> Task requirements
Lines with "left": pull these out of the listing below.

> Available data
- Opening Delimiter -

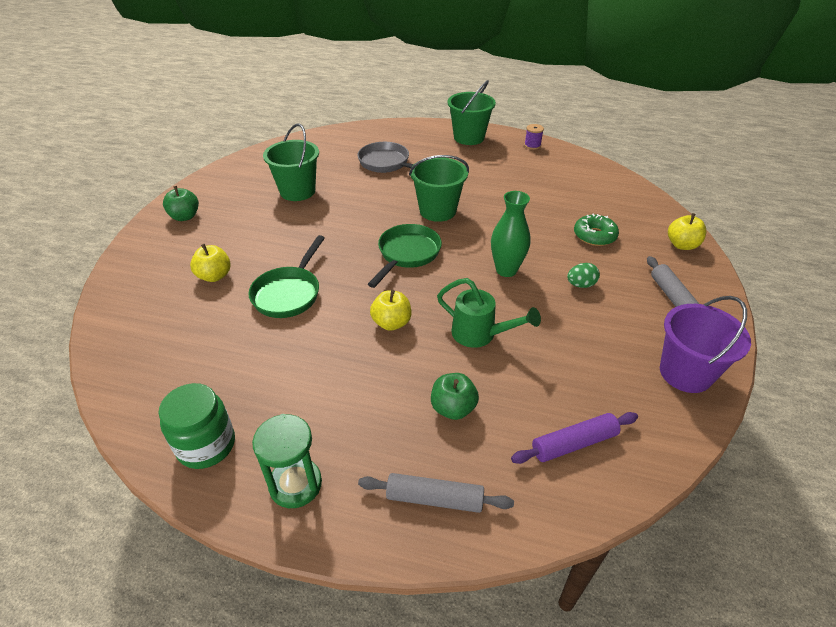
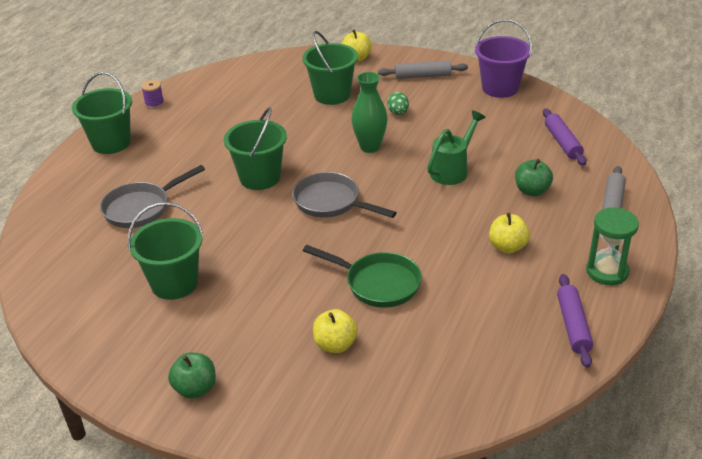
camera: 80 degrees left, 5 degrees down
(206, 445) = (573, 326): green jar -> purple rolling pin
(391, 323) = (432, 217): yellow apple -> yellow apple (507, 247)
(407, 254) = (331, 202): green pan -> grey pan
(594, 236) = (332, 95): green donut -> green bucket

- Closing Delimiter -
- Opening Delimiter -

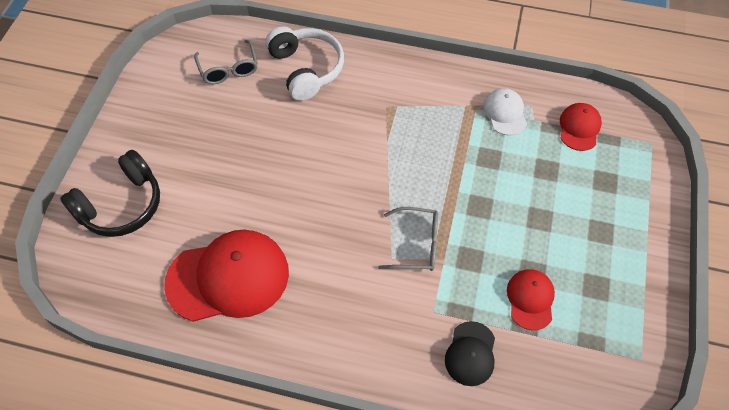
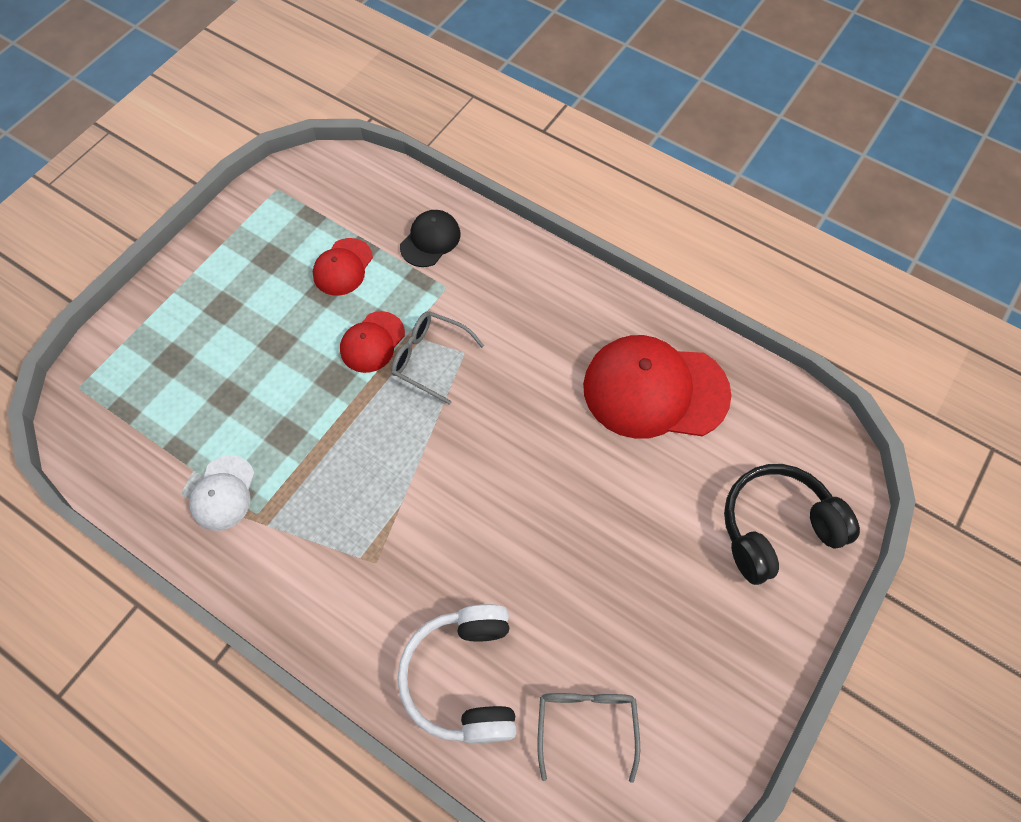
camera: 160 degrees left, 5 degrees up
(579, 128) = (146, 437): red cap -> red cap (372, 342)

- Closing Delimiter -

> Exercise answer
camera: 80 degrees left, 5 degrees down
camera: 160 degrees left, 5 degrees up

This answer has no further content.